• [Task objective] The whole listing should be written out again exactly.

• [Exercise material]
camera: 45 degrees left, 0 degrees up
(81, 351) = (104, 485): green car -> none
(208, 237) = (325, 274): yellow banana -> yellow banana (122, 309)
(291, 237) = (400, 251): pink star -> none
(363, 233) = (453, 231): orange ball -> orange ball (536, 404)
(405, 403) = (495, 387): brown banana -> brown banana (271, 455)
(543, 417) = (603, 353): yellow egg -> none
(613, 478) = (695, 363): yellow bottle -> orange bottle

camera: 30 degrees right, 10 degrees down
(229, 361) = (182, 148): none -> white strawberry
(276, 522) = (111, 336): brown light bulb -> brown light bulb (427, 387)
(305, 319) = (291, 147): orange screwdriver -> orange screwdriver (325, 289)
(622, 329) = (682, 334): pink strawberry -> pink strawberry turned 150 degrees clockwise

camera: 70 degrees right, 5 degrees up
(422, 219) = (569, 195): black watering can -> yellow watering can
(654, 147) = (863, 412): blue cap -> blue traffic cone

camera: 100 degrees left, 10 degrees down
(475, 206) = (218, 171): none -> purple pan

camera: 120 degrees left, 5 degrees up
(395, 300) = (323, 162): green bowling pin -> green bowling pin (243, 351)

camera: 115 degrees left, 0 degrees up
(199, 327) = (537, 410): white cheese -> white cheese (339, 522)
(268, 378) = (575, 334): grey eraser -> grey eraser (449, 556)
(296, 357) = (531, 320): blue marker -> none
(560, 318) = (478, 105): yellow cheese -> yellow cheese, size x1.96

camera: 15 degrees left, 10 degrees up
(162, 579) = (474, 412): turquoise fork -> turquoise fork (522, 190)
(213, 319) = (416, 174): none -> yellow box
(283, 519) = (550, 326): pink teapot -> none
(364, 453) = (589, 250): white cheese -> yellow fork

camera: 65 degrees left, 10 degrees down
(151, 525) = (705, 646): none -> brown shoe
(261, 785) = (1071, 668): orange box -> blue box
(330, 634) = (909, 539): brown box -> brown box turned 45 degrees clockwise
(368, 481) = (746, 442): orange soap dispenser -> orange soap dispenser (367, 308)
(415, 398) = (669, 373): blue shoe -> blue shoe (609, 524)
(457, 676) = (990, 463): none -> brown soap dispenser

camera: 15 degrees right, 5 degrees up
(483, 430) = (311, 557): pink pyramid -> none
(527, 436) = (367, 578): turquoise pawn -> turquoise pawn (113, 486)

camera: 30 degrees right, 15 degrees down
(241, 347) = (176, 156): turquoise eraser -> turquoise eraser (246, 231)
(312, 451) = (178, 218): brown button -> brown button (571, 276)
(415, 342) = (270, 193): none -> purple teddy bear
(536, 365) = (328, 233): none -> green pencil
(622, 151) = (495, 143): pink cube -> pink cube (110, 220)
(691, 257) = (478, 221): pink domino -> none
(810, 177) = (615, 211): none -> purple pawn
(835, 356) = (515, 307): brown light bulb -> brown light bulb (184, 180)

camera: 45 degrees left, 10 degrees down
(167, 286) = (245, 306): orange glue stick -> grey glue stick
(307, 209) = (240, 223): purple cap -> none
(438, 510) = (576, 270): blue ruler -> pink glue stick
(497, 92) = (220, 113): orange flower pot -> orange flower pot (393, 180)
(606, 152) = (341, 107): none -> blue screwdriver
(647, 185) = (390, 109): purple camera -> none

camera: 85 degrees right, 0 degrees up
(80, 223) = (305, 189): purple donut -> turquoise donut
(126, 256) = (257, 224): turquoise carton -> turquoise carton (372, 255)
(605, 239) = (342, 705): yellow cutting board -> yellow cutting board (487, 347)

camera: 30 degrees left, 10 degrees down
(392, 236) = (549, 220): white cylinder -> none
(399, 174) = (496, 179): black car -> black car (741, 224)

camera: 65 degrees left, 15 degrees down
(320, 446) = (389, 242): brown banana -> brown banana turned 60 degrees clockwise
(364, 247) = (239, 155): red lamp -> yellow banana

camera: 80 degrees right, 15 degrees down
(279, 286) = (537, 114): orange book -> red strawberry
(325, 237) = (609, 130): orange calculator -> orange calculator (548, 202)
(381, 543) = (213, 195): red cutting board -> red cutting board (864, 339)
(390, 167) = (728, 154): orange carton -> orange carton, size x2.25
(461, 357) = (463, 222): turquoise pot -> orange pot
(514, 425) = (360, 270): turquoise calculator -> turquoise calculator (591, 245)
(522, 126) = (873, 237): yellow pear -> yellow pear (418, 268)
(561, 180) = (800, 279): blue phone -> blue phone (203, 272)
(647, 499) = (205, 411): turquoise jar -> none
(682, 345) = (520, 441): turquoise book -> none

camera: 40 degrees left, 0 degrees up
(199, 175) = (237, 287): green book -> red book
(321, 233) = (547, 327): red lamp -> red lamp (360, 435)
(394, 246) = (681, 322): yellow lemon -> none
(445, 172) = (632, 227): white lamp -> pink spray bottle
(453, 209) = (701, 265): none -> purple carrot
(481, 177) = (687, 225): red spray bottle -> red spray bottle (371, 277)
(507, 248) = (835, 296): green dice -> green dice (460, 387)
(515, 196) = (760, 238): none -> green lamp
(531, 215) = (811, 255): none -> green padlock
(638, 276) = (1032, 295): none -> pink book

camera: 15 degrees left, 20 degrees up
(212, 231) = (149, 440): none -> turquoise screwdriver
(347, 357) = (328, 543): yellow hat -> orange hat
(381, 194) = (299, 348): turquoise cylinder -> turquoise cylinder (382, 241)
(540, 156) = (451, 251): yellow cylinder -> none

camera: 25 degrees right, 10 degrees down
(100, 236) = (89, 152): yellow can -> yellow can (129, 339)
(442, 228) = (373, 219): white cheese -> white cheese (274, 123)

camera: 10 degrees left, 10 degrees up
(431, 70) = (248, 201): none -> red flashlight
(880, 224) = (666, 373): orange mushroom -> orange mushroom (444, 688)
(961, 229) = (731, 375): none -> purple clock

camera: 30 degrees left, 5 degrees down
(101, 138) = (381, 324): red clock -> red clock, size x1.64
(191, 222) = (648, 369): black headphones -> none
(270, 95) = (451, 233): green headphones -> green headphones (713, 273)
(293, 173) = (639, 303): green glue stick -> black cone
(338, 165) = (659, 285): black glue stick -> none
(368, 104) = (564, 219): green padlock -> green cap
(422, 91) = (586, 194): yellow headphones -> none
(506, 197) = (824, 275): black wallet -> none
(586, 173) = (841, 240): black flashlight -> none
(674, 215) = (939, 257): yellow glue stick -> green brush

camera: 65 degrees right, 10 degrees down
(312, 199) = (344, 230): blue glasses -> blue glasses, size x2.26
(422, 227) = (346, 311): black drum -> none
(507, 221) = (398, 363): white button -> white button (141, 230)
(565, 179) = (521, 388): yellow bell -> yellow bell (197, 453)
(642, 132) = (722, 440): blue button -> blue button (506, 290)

• [Result for this task]
camera: 45 degrees left, 0 degrees up
(81, 351) = (104, 485): green car -> none
(208, 237) = (325, 274): yellow banana -> yellow banana (122, 309)
(291, 237) = (400, 251): pink star -> none
(363, 233) = (453, 231): orange ball -> orange ball (536, 404)
(405, 403) = (495, 387): brown banana -> brown banana (271, 455)
(543, 417) = (603, 353): yellow egg -> none
(613, 478) = (695, 363): yellow bottle -> orange bottle

camera: 30 degrees right, 10 degrees down
(229, 361) = (182, 148): none -> white strawberry
(276, 522) = (111, 336): brown light bulb -> brown light bulb (427, 387)
(305, 319) = (291, 147): orange screwdriver -> orange screwdriver (325, 289)
(622, 329) = (682, 334): pink strawberry -> pink strawberry turned 150 degrees clockwise

camera: 70 degrees right, 5 degrees up
(422, 219) = (569, 195): black watering can -> yellow watering can
(654, 147) = (863, 412): blue cap -> blue traffic cone

camera: 100 degrees left, 10 degrees down
(475, 206) = (218, 171): none -> purple pan

camera: 120 degrees left, 5 degrees up
(395, 300) = (323, 162): green bowling pin -> green bowling pin (243, 351)

camera: 115 degrees left, 0 degrees up
(199, 327) = (537, 410): white cheese -> white cheese (339, 522)
(268, 378) = (575, 334): grey eraser -> grey eraser (449, 556)
(296, 357) = (531, 320): blue marker -> none
(560, 318) = (478, 105): yellow cheese -> yellow cheese, size x1.96

camera: 15 degrees left, 10 degrees up
(162, 579) = (474, 412): turquoise fork -> turquoise fork (522, 190)
(213, 319) = (416, 174): none -> yellow box
(283, 519) = (550, 326): pink teapot -> none
(364, 453) = (589, 250): white cheese -> yellow fork

camera: 65 degrees left, 10 degrees down
(151, 525) = (705, 646): none -> brown shoe
(261, 785) = (1071, 668): orange box -> blue box
(330, 634) = (909, 539): brown box -> brown box turned 45 degrees clockwise
(368, 481) = (746, 442): orange soap dispenser -> orange soap dispenser (367, 308)
(415, 398) = (669, 373): blue shoe -> blue shoe (609, 524)
(457, 676) = (990, 463): none -> brown soap dispenser

camera: 15 degrees right, 5 degrees up
(483, 430) = (311, 557): pink pyramid -> none
(527, 436) = (367, 578): turquoise pawn -> turquoise pawn (113, 486)

camera: 30 degrees right, 15 degrees down
(241, 347) = (176, 156): turquoise eraser -> turquoise eraser (246, 231)
(312, 451) = (178, 218): brown button -> brown button (571, 276)
(415, 342) = (270, 193): none -> purple teddy bear
(536, 365) = (328, 233): none -> green pencil
(622, 151) = (495, 143): pink cube -> pink cube (110, 220)
(691, 257) = (478, 221): pink domino -> none
(810, 177) = (615, 211): none -> purple pawn
(835, 356) = (515, 307): brown light bulb -> brown light bulb (184, 180)

camera: 45 degrees left, 10 degrees down
(167, 286) = (245, 306): orange glue stick -> grey glue stick
(307, 209) = (240, 223): purple cap -> none
(438, 510) = (576, 270): blue ruler -> pink glue stick
(497, 92) = (220, 113): orange flower pot -> orange flower pot (393, 180)
(606, 152) = (341, 107): none -> blue screwdriver
(647, 185) = (390, 109): purple camera -> none

camera: 85 degrees right, 0 degrees up
(80, 223) = (305, 189): purple donut -> turquoise donut
(126, 256) = (257, 224): turquoise carton -> turquoise carton (372, 255)
(605, 239) = (342, 705): yellow cutting board -> yellow cutting board (487, 347)

camera: 30 degrees left, 10 degrees down
(392, 236) = (549, 220): white cylinder -> none
(399, 174) = (496, 179): black car -> black car (741, 224)

camera: 65 degrees left, 15 degrees down
(320, 446) = (389, 242): brown banana -> brown banana turned 60 degrees clockwise
(364, 247) = (239, 155): red lamp -> yellow banana

camera: 80 degrees right, 15 degrees down
(279, 286) = (537, 114): orange book -> red strawberry
(325, 237) = (609, 130): orange calculator -> orange calculator (548, 202)
(381, 543) = (213, 195): red cutting board -> red cutting board (864, 339)
(390, 167) = (728, 154): orange carton -> orange carton, size x2.25
(461, 357) = (463, 222): turquoise pot -> orange pot
(514, 425) = (360, 270): turquoise calculator -> turquoise calculator (591, 245)
(522, 126) = (873, 237): yellow pear -> yellow pear (418, 268)
(561, 180) = (800, 279): blue phone -> blue phone (203, 272)
(647, 499) = (205, 411): turquoise jar -> none
(682, 345) = (520, 441): turquoise book -> none

camera: 40 degrees left, 0 degrees up
(199, 175) = (237, 287): green book -> red book
(321, 233) = (547, 327): red lamp -> red lamp (360, 435)
(394, 246) = (681, 322): yellow lemon -> none
(445, 172) = (632, 227): white lamp -> pink spray bottle
(453, 209) = (701, 265): none -> purple carrot
(481, 177) = (687, 225): red spray bottle -> red spray bottle (371, 277)
(507, 248) = (835, 296): green dice -> green dice (460, 387)
(515, 196) = (760, 238): none -> green lamp
(531, 215) = (811, 255): none -> green padlock
(638, 276) = (1032, 295): none -> pink book

camera: 15 degrees left, 20 degrees up
(212, 231) = (149, 440): none -> turquoise screwdriver
(347, 357) = (328, 543): yellow hat -> orange hat
(381, 194) = (299, 348): turquoise cylinder -> turquoise cylinder (382, 241)
(540, 156) = (451, 251): yellow cylinder -> none

camera: 25 degrees right, 10 degrees down
(100, 236) = (89, 152): yellow can -> yellow can (129, 339)
(442, 228) = (373, 219): white cheese -> white cheese (274, 123)

camera: 10 degrees left, 10 degrees up
(431, 70) = (248, 201): none -> red flashlight
(880, 224) = (666, 373): orange mushroom -> orange mushroom (444, 688)
(961, 229) = (731, 375): none -> purple clock

camera: 30 degrees left, 5 degrees down
(101, 138) = (381, 324): red clock -> red clock, size x1.64
(191, 222) = (648, 369): black headphones -> none
(270, 95) = (451, 233): green headphones -> green headphones (713, 273)
(293, 173) = (639, 303): green glue stick -> black cone
(338, 165) = (659, 285): black glue stick -> none
(368, 104) = (564, 219): green padlock -> green cap
(422, 91) = (586, 194): yellow headphones -> none
(506, 197) = (824, 275): black wallet -> none
(586, 173) = (841, 240): black flashlight -> none
(674, 215) = (939, 257): yellow glue stick -> green brush

camera: 65 degrees right, 10 degrees down
(312, 199) = (344, 230): blue glasses -> blue glasses, size x2.26
(422, 227) = (346, 311): black drum -> none
(507, 221) = (398, 363): white button -> white button (141, 230)
(565, 179) = (521, 388): yellow bell -> yellow bell (197, 453)
(642, 132) = (722, 440): blue button -> blue button (506, 290)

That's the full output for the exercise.